EXERCISE DIRECTIONS:
Say how many lines of the listing below include the string "yellow" and add nothing else.

RECORDED INFORMATION:

------------

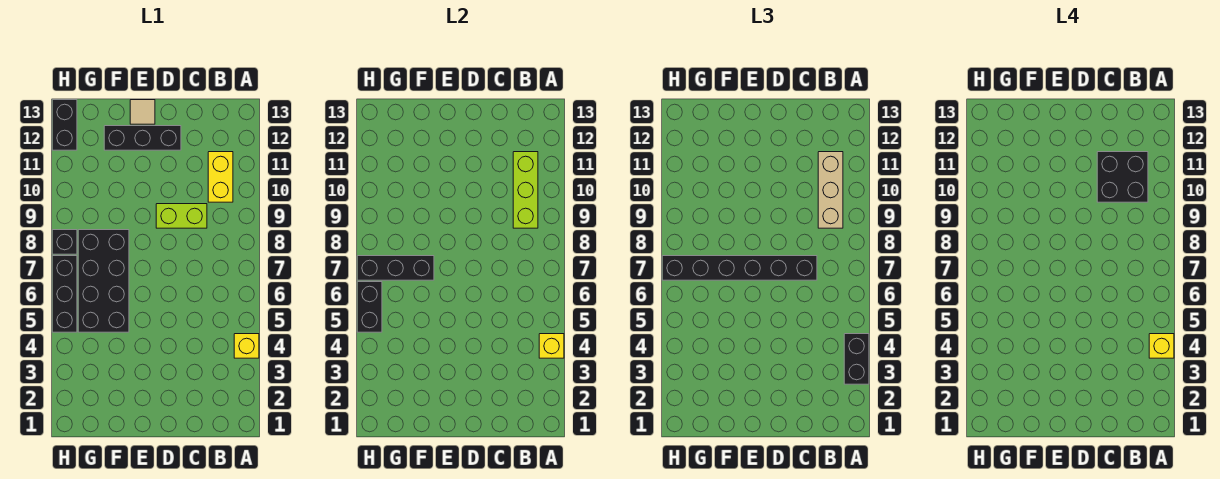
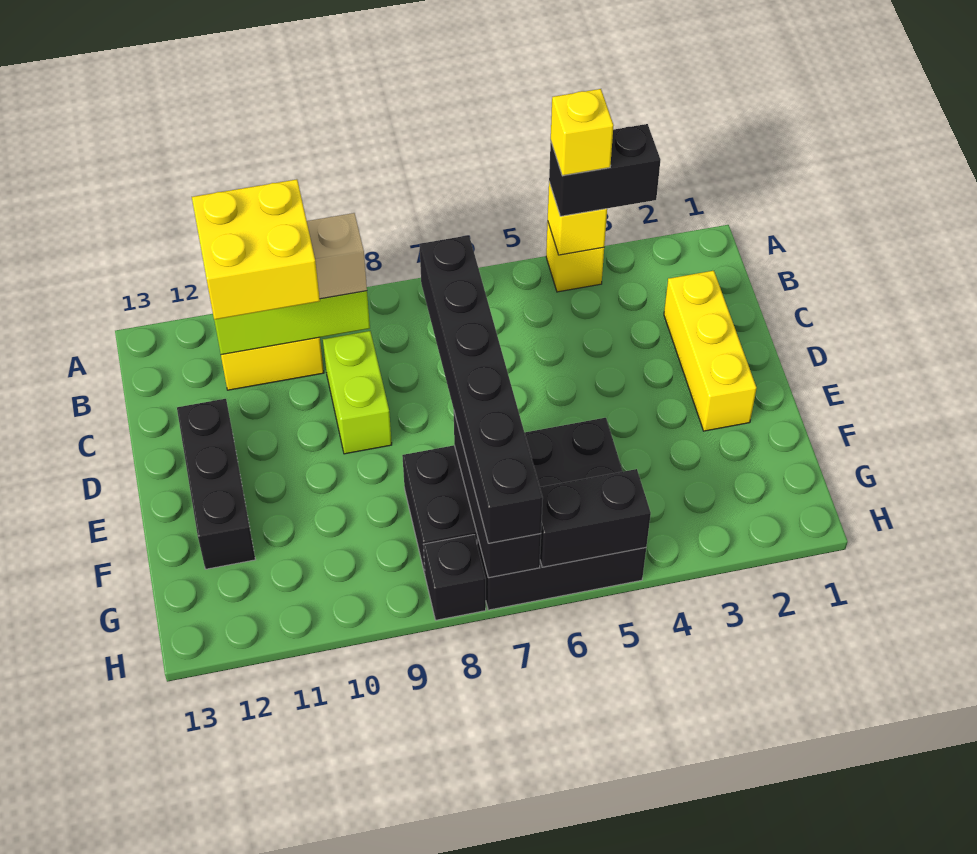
black brick B10:C11 level 4 -> yellow brick B10:C11 level 4
none -> yellow brick C2:E2 level 1
tan tile E13 level 1 -> none
black brick H12:H13 level 1 -> none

------------

SOLUTION FOR THIS EXERCISE:
2